The records:
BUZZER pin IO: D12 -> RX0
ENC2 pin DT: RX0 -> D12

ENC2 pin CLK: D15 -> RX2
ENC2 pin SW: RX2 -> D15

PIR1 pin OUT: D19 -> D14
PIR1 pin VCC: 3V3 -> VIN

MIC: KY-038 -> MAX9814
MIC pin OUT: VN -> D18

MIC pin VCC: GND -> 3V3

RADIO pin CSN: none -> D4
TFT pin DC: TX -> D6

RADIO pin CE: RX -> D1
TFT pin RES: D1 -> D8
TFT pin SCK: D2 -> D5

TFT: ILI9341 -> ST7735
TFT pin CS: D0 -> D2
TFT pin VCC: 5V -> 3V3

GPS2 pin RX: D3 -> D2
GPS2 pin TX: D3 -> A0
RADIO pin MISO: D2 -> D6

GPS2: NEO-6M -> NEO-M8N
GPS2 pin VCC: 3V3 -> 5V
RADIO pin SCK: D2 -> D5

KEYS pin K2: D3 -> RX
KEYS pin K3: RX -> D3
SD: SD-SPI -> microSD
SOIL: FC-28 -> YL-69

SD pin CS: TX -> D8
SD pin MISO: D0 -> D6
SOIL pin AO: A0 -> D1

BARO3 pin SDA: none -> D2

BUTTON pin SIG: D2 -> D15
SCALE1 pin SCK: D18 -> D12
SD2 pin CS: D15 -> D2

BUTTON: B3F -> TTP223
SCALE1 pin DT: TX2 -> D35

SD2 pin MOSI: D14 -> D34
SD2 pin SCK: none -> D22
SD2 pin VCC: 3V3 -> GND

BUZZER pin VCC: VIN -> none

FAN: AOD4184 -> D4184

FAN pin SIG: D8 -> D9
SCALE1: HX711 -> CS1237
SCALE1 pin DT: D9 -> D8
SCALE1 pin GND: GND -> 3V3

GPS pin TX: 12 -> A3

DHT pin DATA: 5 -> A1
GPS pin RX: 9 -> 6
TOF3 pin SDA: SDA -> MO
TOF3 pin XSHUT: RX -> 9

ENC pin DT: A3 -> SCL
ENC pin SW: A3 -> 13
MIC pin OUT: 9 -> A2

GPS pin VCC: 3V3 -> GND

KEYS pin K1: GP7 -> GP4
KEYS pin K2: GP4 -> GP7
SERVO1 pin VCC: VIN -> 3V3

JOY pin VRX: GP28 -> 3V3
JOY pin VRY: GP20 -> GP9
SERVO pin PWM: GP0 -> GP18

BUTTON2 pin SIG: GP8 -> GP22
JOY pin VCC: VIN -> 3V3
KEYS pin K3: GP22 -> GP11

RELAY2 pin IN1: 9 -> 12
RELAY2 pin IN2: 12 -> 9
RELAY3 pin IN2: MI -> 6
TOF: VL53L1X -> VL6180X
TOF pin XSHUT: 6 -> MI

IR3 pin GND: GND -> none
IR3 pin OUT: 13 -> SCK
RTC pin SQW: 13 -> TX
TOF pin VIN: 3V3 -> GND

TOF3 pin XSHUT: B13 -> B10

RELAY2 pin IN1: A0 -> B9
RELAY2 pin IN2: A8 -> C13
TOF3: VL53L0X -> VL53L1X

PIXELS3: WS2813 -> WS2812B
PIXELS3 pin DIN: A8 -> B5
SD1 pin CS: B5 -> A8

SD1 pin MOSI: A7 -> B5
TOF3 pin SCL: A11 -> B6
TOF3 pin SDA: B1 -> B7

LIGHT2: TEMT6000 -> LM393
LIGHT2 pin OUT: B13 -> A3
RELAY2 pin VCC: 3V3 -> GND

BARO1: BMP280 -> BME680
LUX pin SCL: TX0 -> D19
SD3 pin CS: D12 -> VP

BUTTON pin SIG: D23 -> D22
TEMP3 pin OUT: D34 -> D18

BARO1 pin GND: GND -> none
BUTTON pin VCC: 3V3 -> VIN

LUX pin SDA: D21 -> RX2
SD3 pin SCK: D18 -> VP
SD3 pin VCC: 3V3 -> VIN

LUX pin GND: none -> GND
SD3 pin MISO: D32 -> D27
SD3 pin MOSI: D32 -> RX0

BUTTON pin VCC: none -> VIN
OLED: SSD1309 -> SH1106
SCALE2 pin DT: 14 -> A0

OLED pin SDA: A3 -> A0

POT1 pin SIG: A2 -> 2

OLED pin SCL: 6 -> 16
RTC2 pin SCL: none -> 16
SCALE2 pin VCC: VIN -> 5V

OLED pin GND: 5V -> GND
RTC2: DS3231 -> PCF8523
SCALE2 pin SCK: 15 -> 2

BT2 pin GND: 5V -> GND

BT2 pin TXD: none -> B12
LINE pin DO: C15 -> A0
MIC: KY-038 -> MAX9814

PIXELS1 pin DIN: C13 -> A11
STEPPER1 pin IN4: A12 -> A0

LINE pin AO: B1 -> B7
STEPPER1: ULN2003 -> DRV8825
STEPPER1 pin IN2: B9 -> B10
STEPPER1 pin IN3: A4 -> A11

Prompt:
Give back, word for word, the lines of the records that run from the one holding "RTC2 pin SCL: none -> 16" to the very last.

Solution below:
RTC2 pin SCL: none -> 16
SCALE2 pin VCC: VIN -> 5V

OLED pin GND: 5V -> GND
RTC2: DS3231 -> PCF8523
SCALE2 pin SCK: 15 -> 2

BT2 pin GND: 5V -> GND

BT2 pin TXD: none -> B12
LINE pin DO: C15 -> A0
MIC: KY-038 -> MAX9814

PIXELS1 pin DIN: C13 -> A11
STEPPER1 pin IN4: A12 -> A0

LINE pin AO: B1 -> B7
STEPPER1: ULN2003 -> DRV8825
STEPPER1 pin IN2: B9 -> B10
STEPPER1 pin IN3: A4 -> A11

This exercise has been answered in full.